(Collection entries)
_ _ _ _
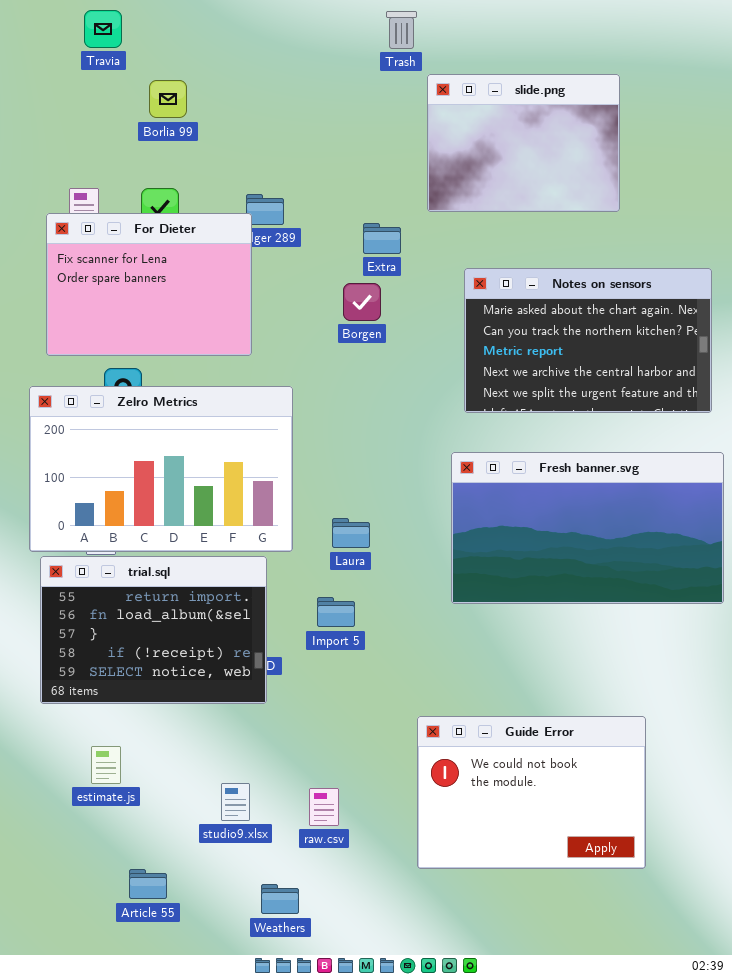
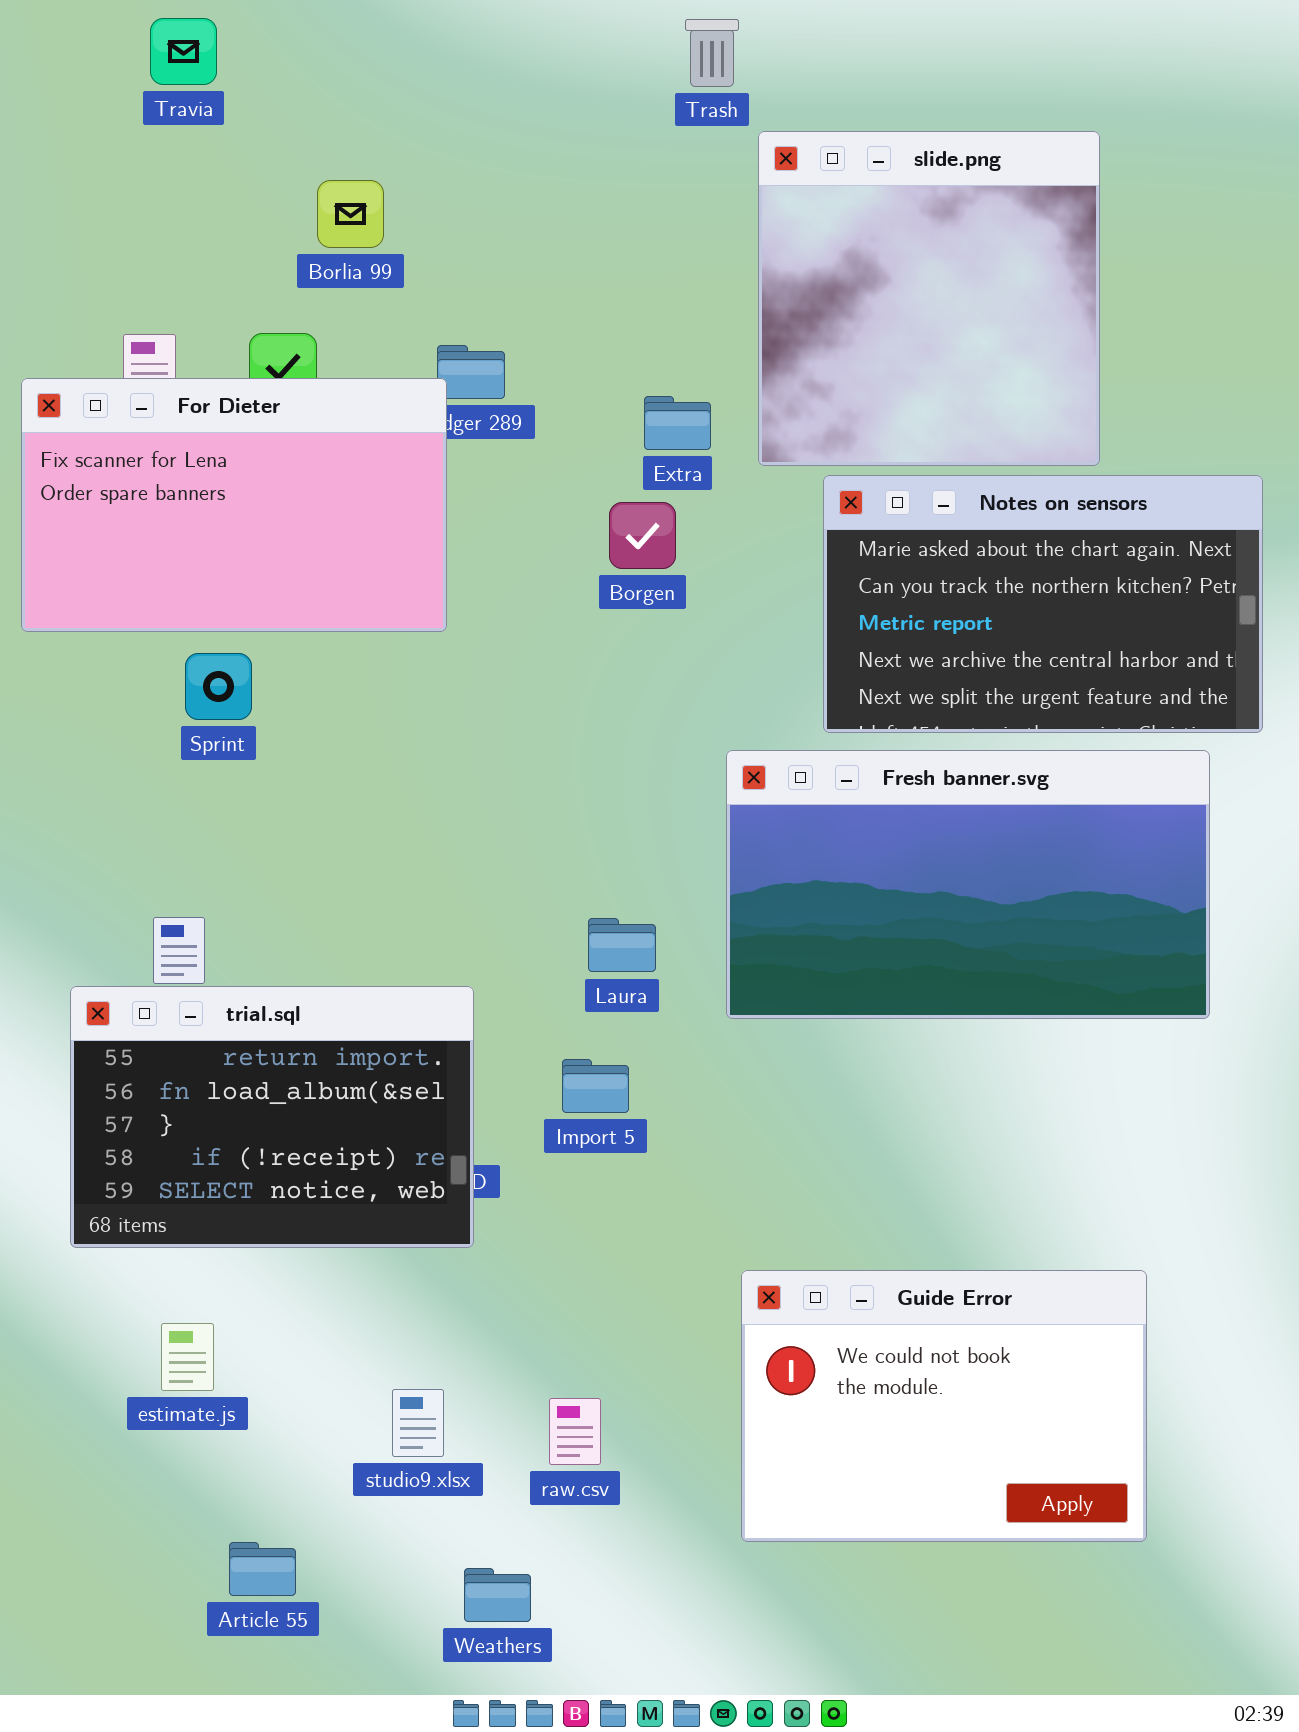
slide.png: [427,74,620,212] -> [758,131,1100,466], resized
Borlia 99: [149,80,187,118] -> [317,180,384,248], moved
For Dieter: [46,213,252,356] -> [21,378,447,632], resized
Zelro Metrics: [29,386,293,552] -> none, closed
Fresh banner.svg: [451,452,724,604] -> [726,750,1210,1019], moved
_ _ _ _
Assigned task: Write the records out exactly once more, leaving off the pictures.

Problem solution:
slide.png: [427,74,620,212] -> [758,131,1100,466], resized
Borlia 99: [149,80,187,118] -> [317,180,384,248], moved
For Dieter: [46,213,252,356] -> [21,378,447,632], resized
Zelro Metrics: [29,386,293,552] -> none, closed
Fresh banner.svg: [451,452,724,604] -> [726,750,1210,1019], moved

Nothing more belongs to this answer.